Before-and-after scene images:

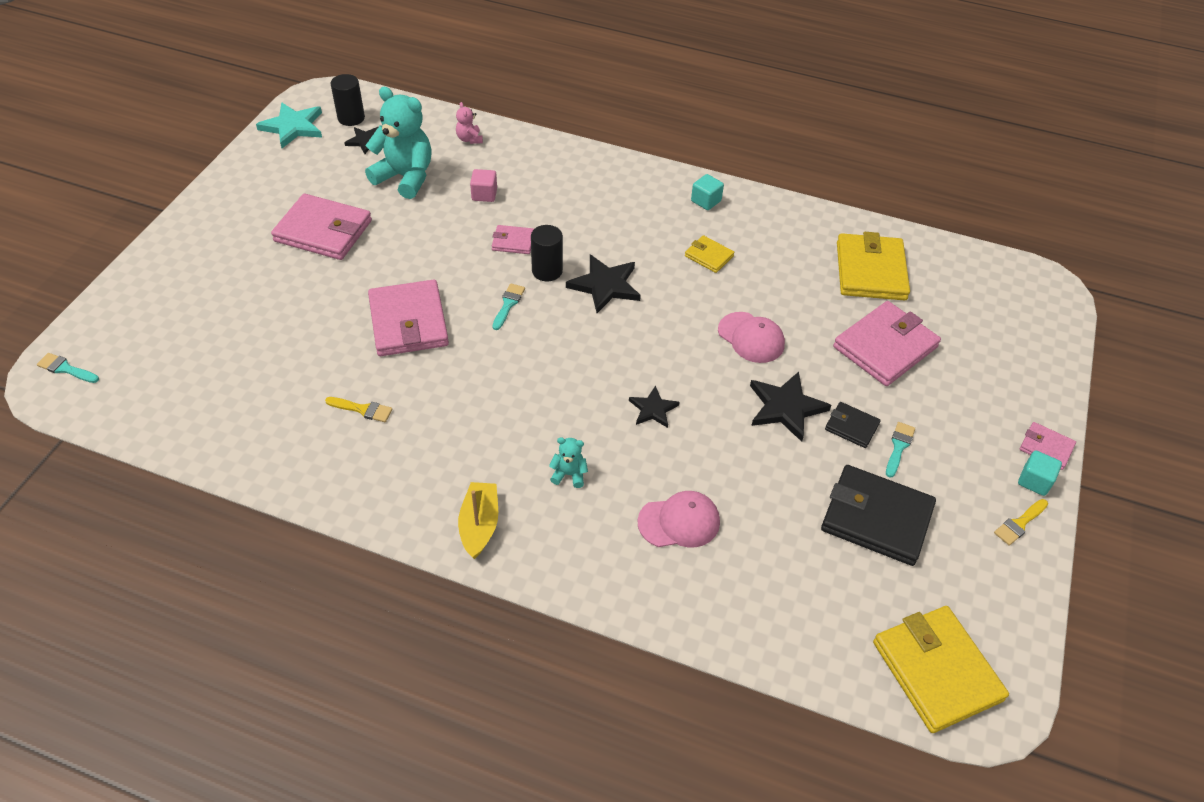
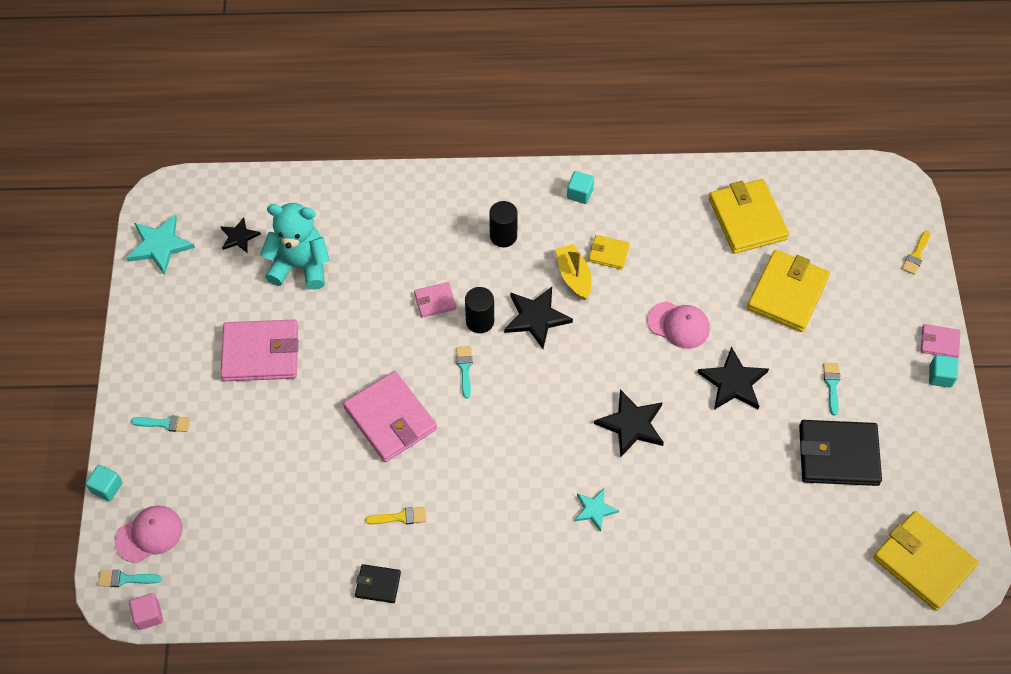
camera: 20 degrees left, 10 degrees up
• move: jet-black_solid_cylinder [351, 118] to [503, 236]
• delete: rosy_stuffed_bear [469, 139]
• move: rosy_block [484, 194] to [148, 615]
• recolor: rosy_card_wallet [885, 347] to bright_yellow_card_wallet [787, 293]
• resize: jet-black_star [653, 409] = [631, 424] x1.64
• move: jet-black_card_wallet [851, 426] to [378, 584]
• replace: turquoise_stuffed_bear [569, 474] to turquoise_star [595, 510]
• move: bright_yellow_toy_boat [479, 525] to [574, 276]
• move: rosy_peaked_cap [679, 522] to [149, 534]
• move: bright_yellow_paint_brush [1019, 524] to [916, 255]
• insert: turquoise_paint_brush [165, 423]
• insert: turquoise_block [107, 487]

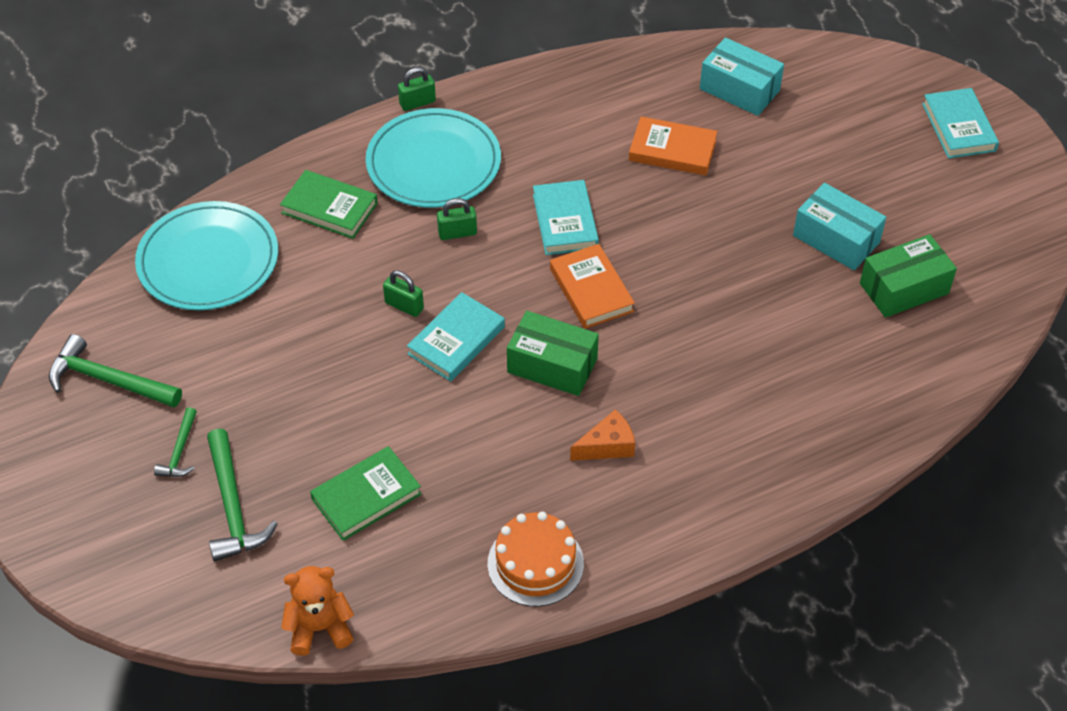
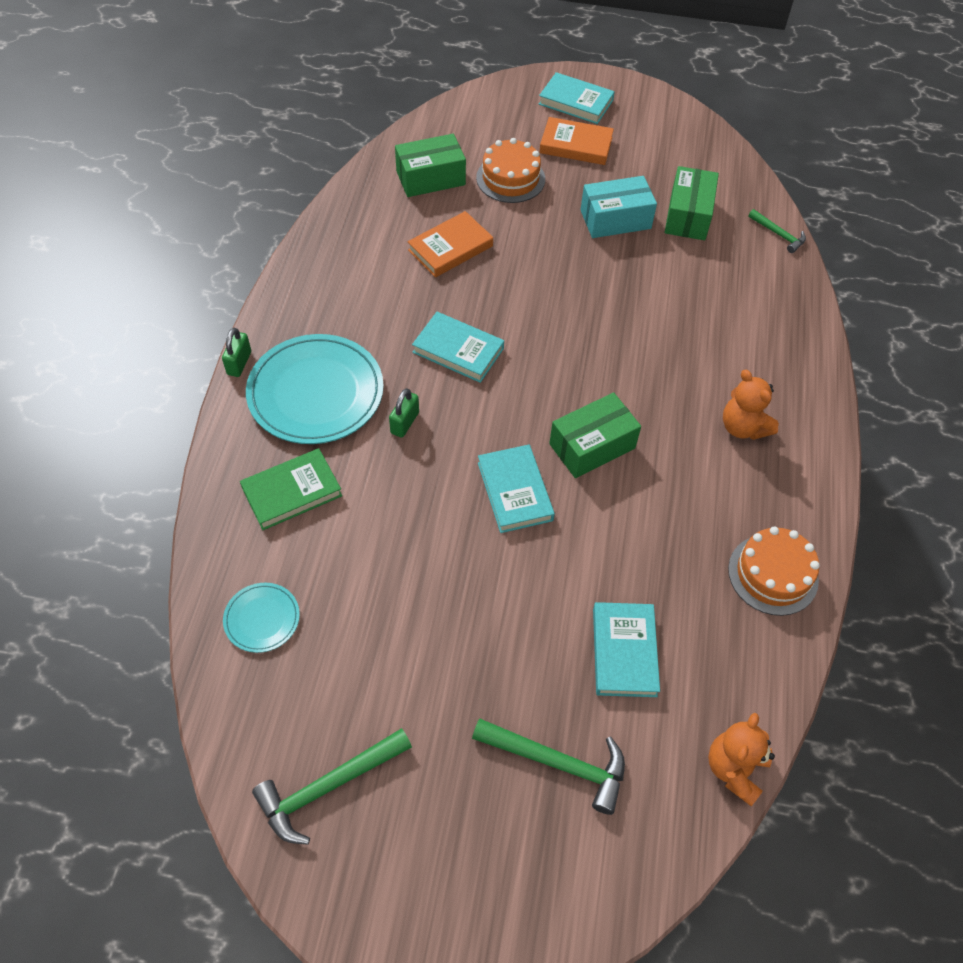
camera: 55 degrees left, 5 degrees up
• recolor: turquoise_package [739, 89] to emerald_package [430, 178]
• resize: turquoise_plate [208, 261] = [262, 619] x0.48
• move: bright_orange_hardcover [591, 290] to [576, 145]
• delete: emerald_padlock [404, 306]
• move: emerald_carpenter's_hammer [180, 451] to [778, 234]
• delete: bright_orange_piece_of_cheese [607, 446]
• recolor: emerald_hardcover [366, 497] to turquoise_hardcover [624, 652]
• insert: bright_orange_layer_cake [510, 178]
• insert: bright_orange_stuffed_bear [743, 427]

What to do> Every entry above needs to be copied exactly, and no pictures go with it.

Completed task>
camera: 20 degrees left, 10 degrees up
• move: jet-black_solid_cylinder [351, 118] to [503, 236]
• delete: rosy_stuffed_bear [469, 139]
• move: rosy_block [484, 194] to [148, 615]
• recolor: rosy_card_wallet [885, 347] to bright_yellow_card_wallet [787, 293]
• resize: jet-black_star [653, 409] = [631, 424] x1.64
• move: jet-black_card_wallet [851, 426] to [378, 584]
• replace: turquoise_stuffed_bear [569, 474] to turquoise_star [595, 510]
• move: bright_yellow_toy_boat [479, 525] to [574, 276]
• move: rosy_peaked_cap [679, 522] to [149, 534]
• move: bright_yellow_paint_brush [1019, 524] to [916, 255]
• insert: turquoise_paint_brush [165, 423]
• insert: turquoise_block [107, 487]

camera: 55 degrees left, 5 degrees up
• recolor: turquoise_package [739, 89] to emerald_package [430, 178]
• resize: turquoise_plate [208, 261] = [262, 619] x0.48
• move: bright_orange_hardcover [591, 290] to [576, 145]
• delete: emerald_padlock [404, 306]
• move: emerald_carpenter's_hammer [180, 451] to [778, 234]
• delete: bright_orange_piece_of_cheese [607, 446]
• recolor: emerald_hardcover [366, 497] to turquoise_hardcover [624, 652]
• insert: bright_orange_layer_cake [510, 178]
• insert: bright_orange_stuffed_bear [743, 427]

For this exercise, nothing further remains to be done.